EXERCISE AIM:
The answer must be an exact copy of the records below, with every picture left out.

─── RECORD SET

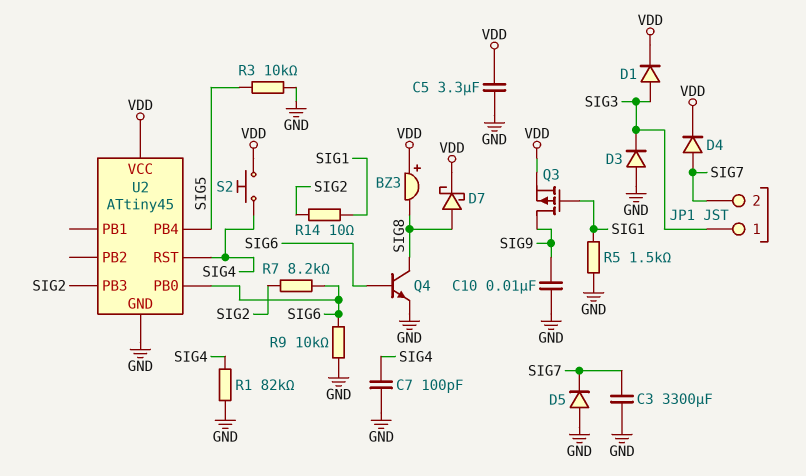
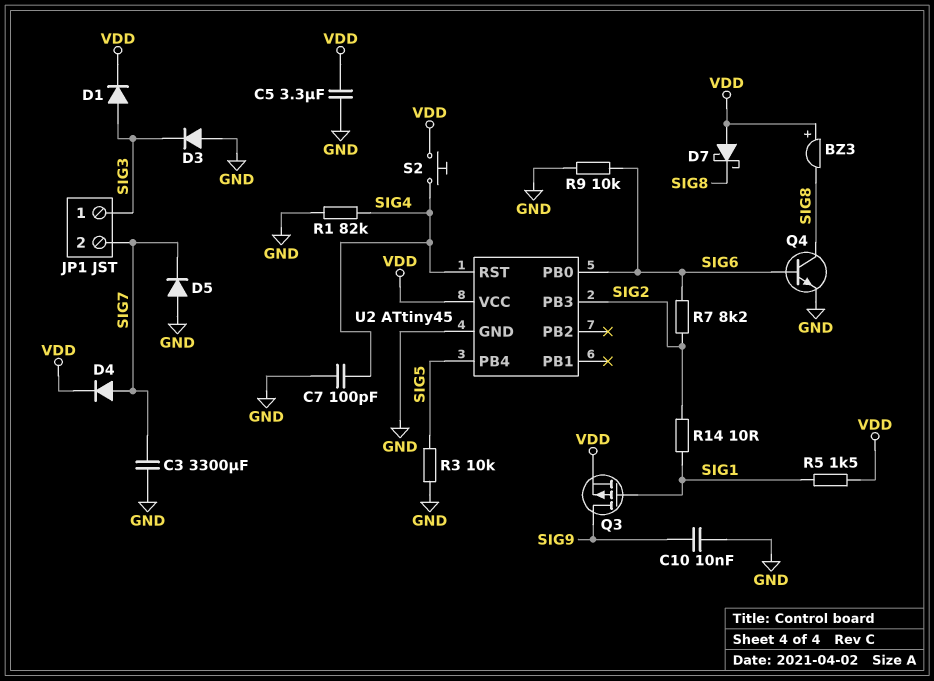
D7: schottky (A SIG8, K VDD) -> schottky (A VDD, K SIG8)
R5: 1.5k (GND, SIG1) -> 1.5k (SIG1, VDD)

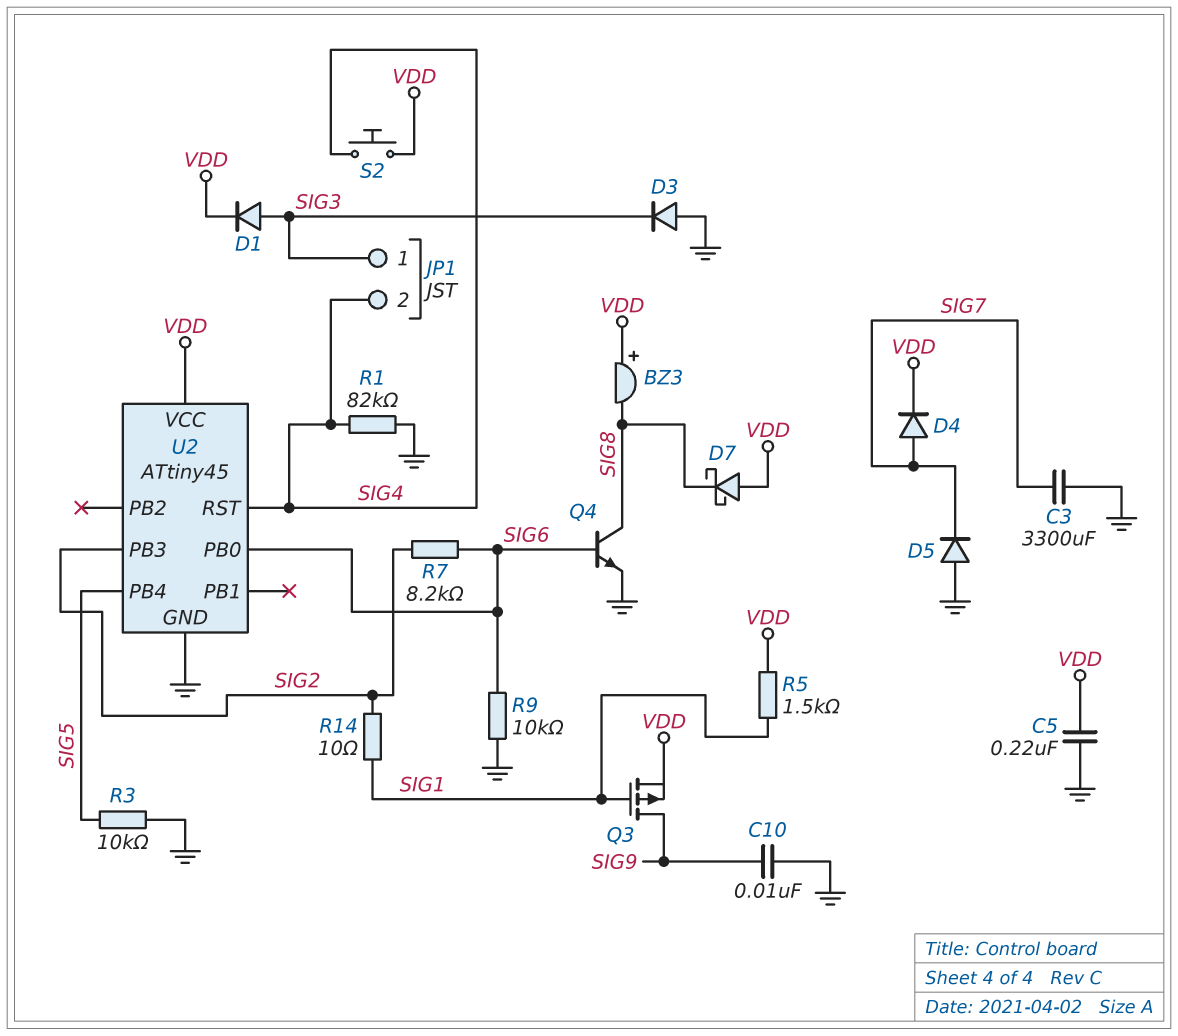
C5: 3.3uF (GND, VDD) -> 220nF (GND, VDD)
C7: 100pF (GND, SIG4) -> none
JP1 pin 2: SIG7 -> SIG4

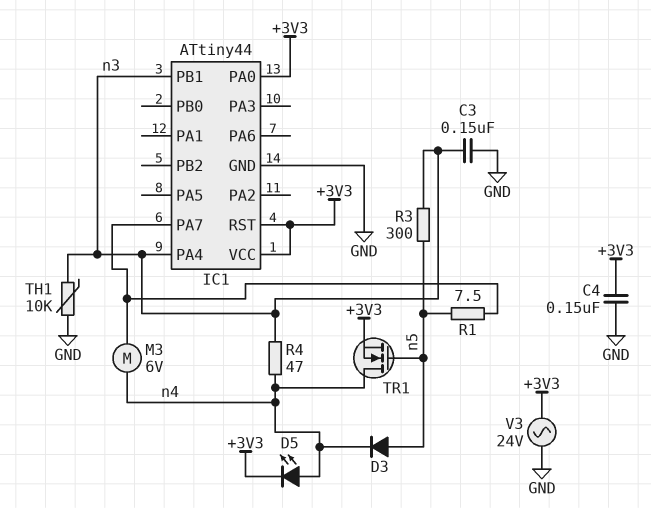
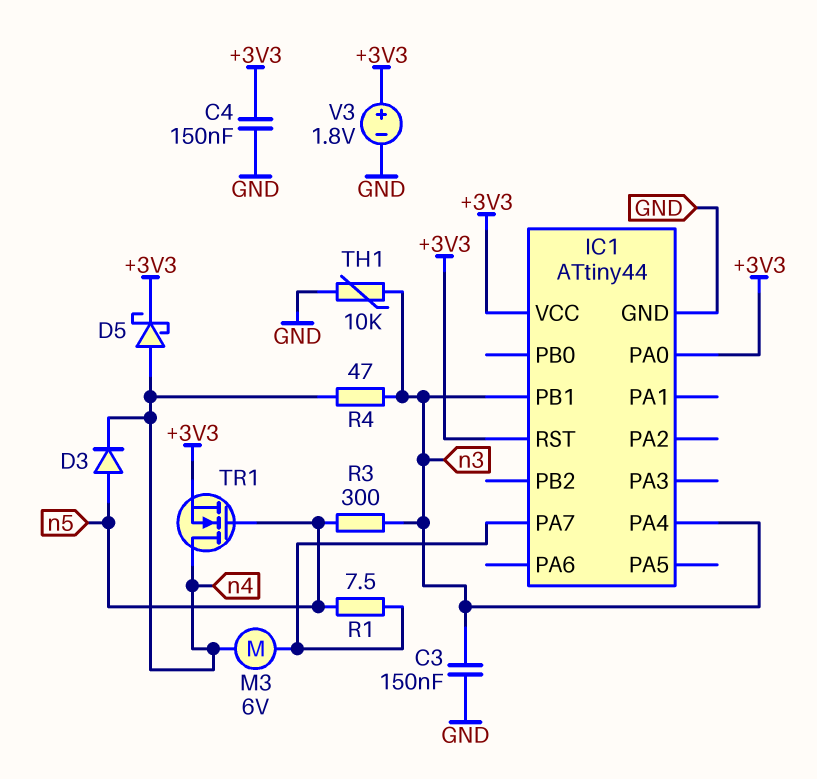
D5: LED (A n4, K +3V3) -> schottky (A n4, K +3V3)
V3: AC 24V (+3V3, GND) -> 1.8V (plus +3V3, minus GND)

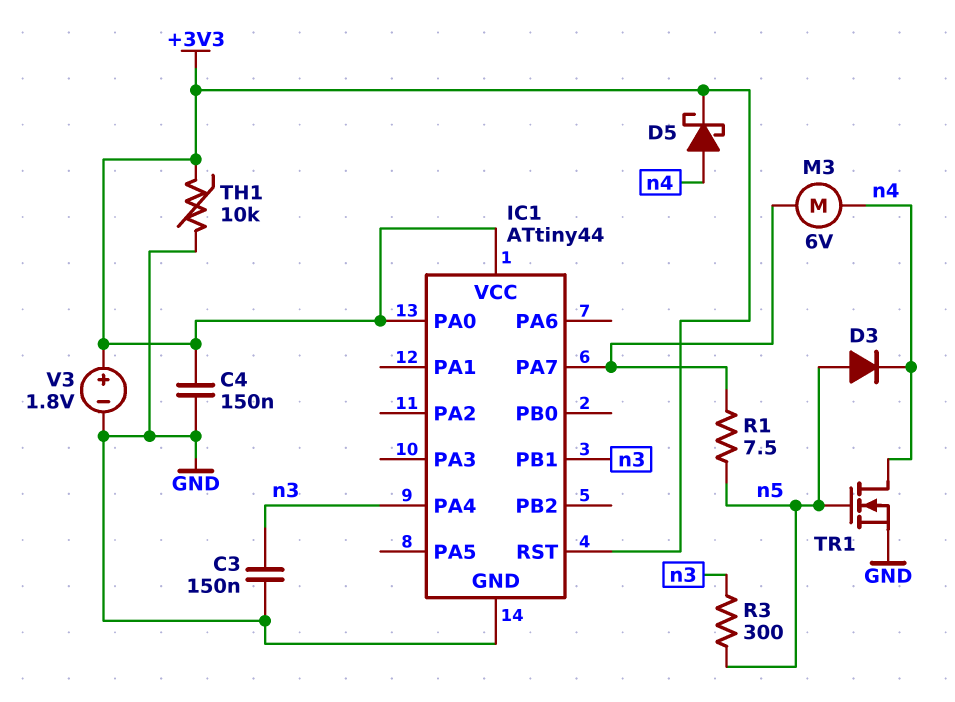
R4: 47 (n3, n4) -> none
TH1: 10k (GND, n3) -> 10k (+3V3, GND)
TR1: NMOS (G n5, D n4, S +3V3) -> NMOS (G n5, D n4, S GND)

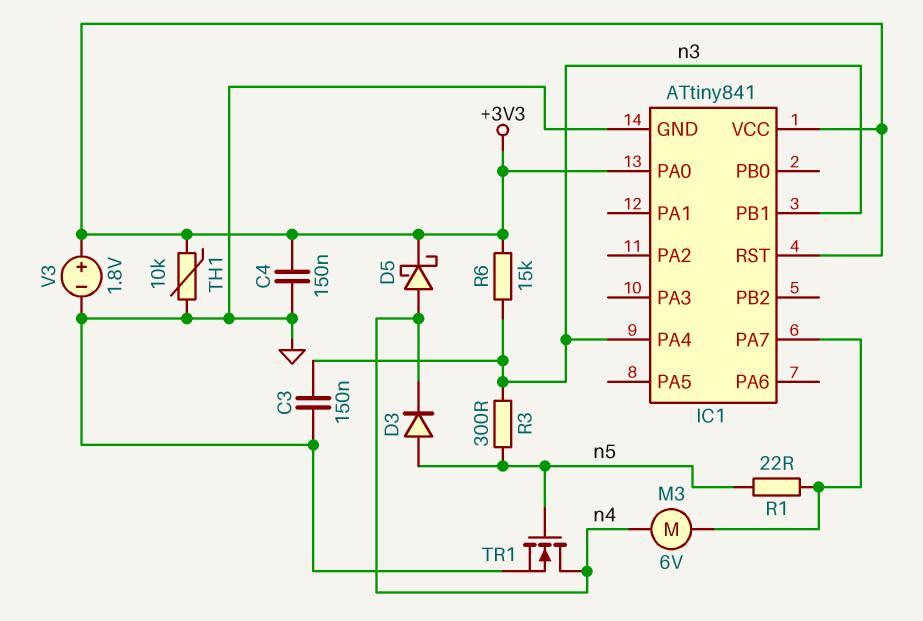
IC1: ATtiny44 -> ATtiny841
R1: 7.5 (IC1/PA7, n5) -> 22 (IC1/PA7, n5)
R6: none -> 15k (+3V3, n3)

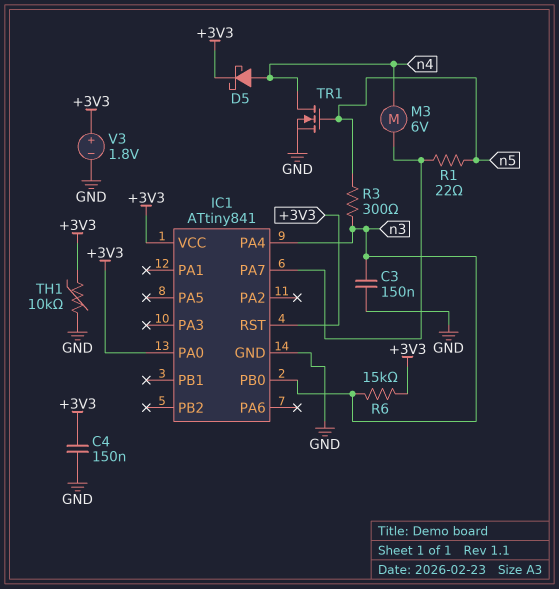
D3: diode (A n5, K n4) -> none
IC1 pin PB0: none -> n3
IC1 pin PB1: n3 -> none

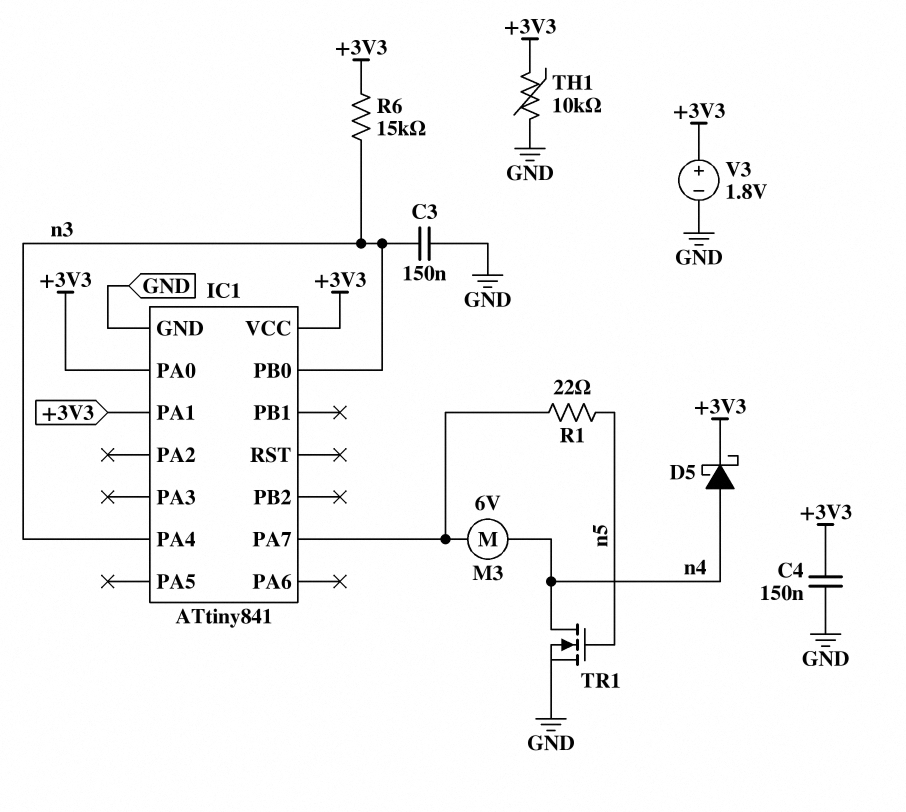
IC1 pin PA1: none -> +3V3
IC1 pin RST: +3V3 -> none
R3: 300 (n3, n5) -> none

──────

OUTPUT:
D7: schottky (A SIG8, K VDD) -> schottky (A VDD, K SIG8)
R5: 1.5k (GND, SIG1) -> 1.5k (SIG1, VDD)

C5: 3.3uF (GND, VDD) -> 220nF (GND, VDD)
C7: 100pF (GND, SIG4) -> none
JP1 pin 2: SIG7 -> SIG4

D5: LED (A n4, K +3V3) -> schottky (A n4, K +3V3)
V3: AC 24V (+3V3, GND) -> 1.8V (plus +3V3, minus GND)

R4: 47 (n3, n4) -> none
TH1: 10k (GND, n3) -> 10k (+3V3, GND)
TR1: NMOS (G n5, D n4, S +3V3) -> NMOS (G n5, D n4, S GND)

IC1: ATtiny44 -> ATtiny841
R1: 7.5 (IC1/PA7, n5) -> 22 (IC1/PA7, n5)
R6: none -> 15k (+3V3, n3)

D3: diode (A n5, K n4) -> none
IC1 pin PB0: none -> n3
IC1 pin PB1: n3 -> none

IC1 pin PA1: none -> +3V3
IC1 pin RST: +3V3 -> none
R3: 300 (n3, n5) -> none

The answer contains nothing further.